(Spatial object tracking data)

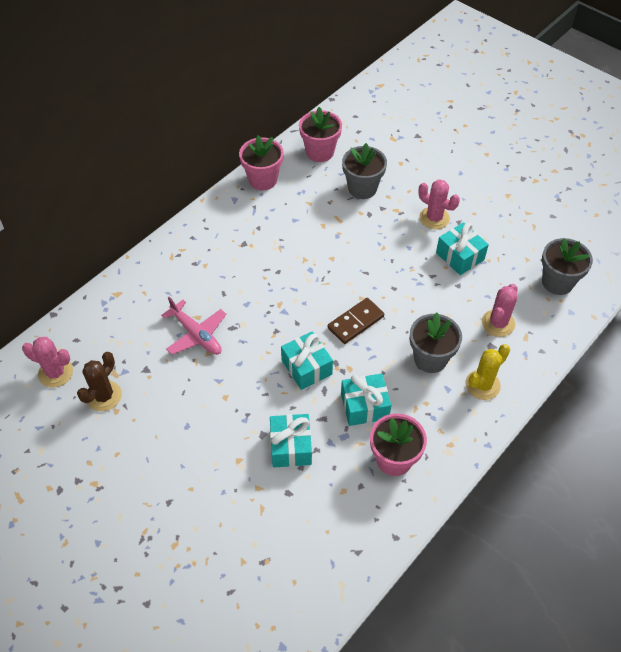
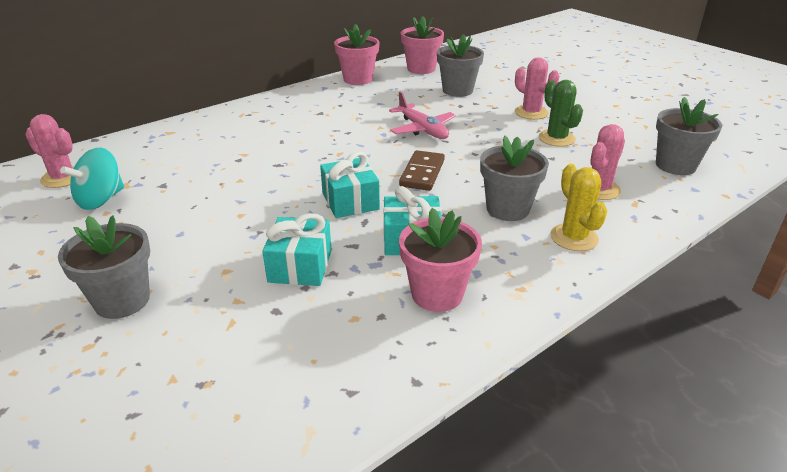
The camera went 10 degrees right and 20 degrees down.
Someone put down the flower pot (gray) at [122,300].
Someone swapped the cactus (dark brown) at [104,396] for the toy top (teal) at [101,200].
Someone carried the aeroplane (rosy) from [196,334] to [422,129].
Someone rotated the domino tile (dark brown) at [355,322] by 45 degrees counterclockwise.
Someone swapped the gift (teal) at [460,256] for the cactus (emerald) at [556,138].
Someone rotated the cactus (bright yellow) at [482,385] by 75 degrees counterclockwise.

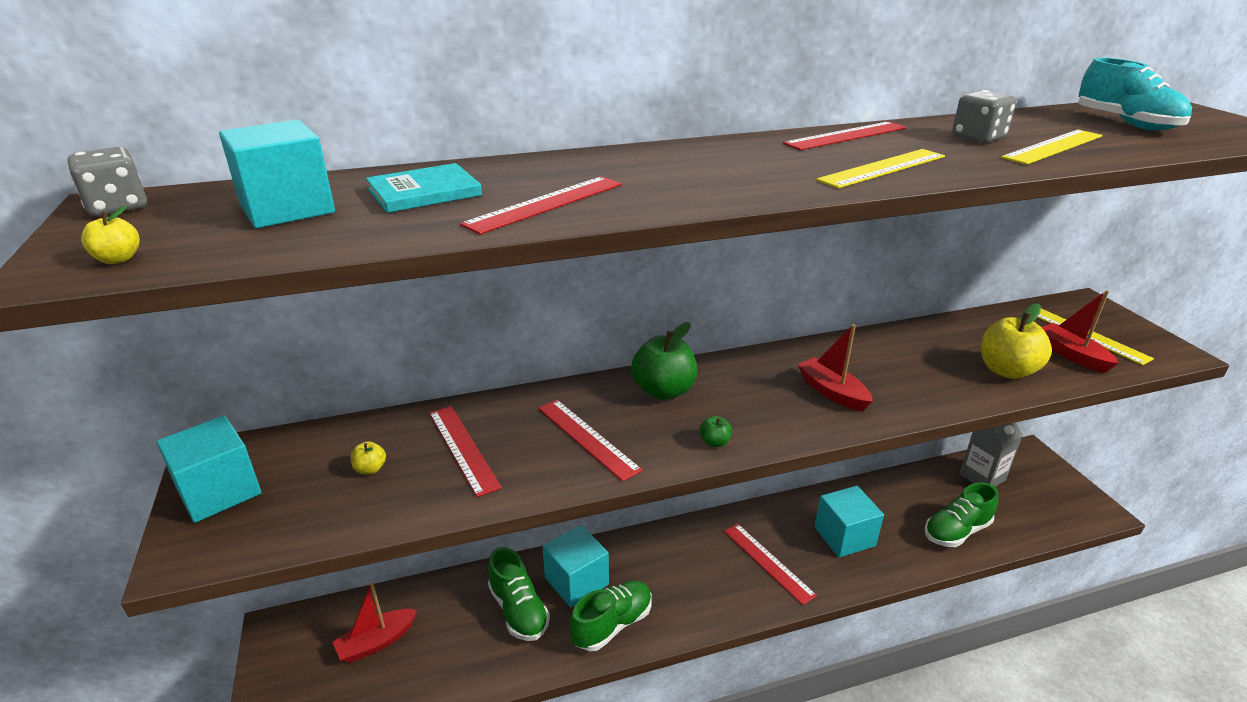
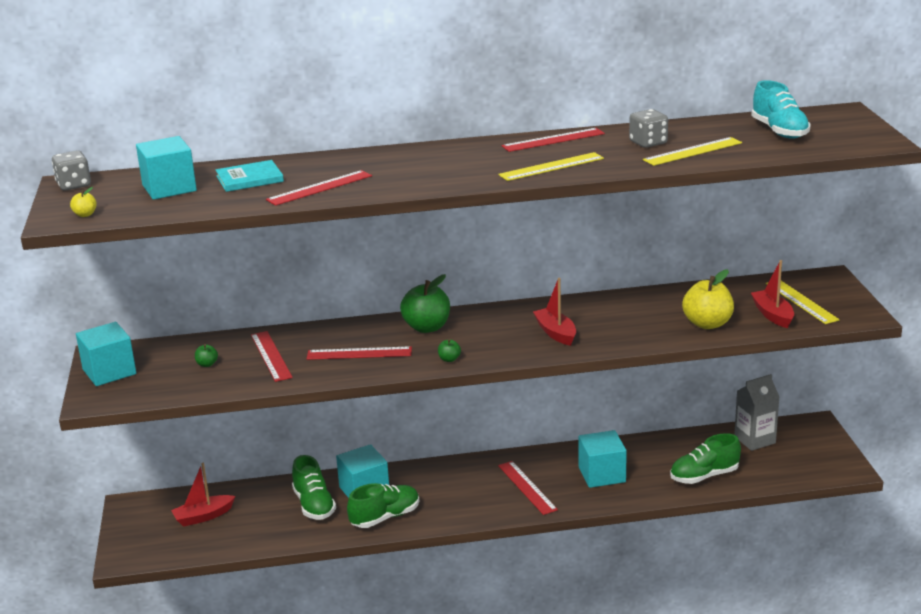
The camera went 10 degrees right and 5 degrees down.
Someone repainted the apple fruit (bright yellow) at [370,469], which became the apple fruit (emerald) at [207,364].
Someone rotated the ruler (scarlet) at [587,438] by 60 degrees counterclockwise.

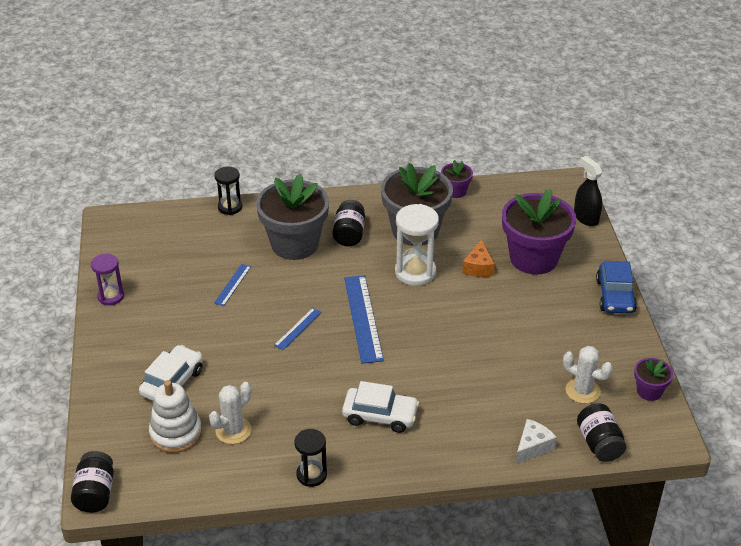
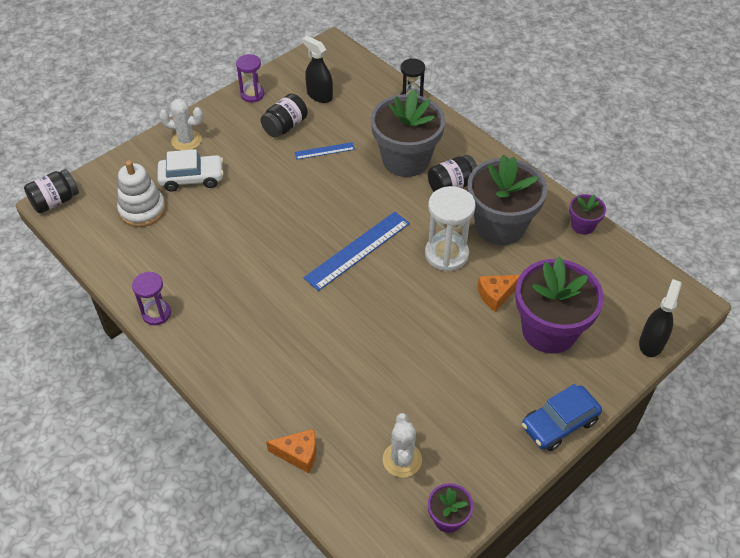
The camera went 55 degrees right and 10 degrees up.
Someone repainted the sand timer (jet-black) at [311,474], which became the sand timer (royal purple) at [156,313].
Someone carried the cactus (snow-white) from [233,430] to [186,140].
Someone carried the jar (jet-black) from [599,443] to [285,126].
Someone repainted the piece of cheese (snow-white) at [532,447], which became the piece of cheese (orange) at [298,454].
Someone put down the spray cleaner (jet-black) at [319,95].
Someone took away the ruler (blue) at [298,328].
Someone took away the toy car (snow-white) at [380,415].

• [WHAT THE EXERCISE ASKS] Leave the pictures out, and transcribe each of the records exactly.

• [TASK RESULT]
The camera went 10 degrees right and 20 degrees down.
Someone put down the flower pot (gray) at [122,300].
Someone swapped the cactus (dark brown) at [104,396] for the toy top (teal) at [101,200].
Someone carried the aeroplane (rosy) from [196,334] to [422,129].
Someone rotated the domino tile (dark brown) at [355,322] by 45 degrees counterclockwise.
Someone swapped the gift (teal) at [460,256] for the cactus (emerald) at [556,138].
Someone rotated the cactus (bright yellow) at [482,385] by 75 degrees counterclockwise.

The camera went 10 degrees right and 5 degrees down.
Someone repainted the apple fruit (bright yellow) at [370,469], which became the apple fruit (emerald) at [207,364].
Someone rotated the ruler (scarlet) at [587,438] by 60 degrees counterclockwise.

The camera went 55 degrees right and 10 degrees up.
Someone repainted the sand timer (jet-black) at [311,474], which became the sand timer (royal purple) at [156,313].
Someone carried the cactus (snow-white) from [233,430] to [186,140].
Someone carried the jar (jet-black) from [599,443] to [285,126].
Someone repainted the piece of cheese (snow-white) at [532,447], which became the piece of cheese (orange) at [298,454].
Someone put down the spray cleaner (jet-black) at [319,95].
Someone took away the ruler (blue) at [298,328].
Someone took away the toy car (snow-white) at [380,415].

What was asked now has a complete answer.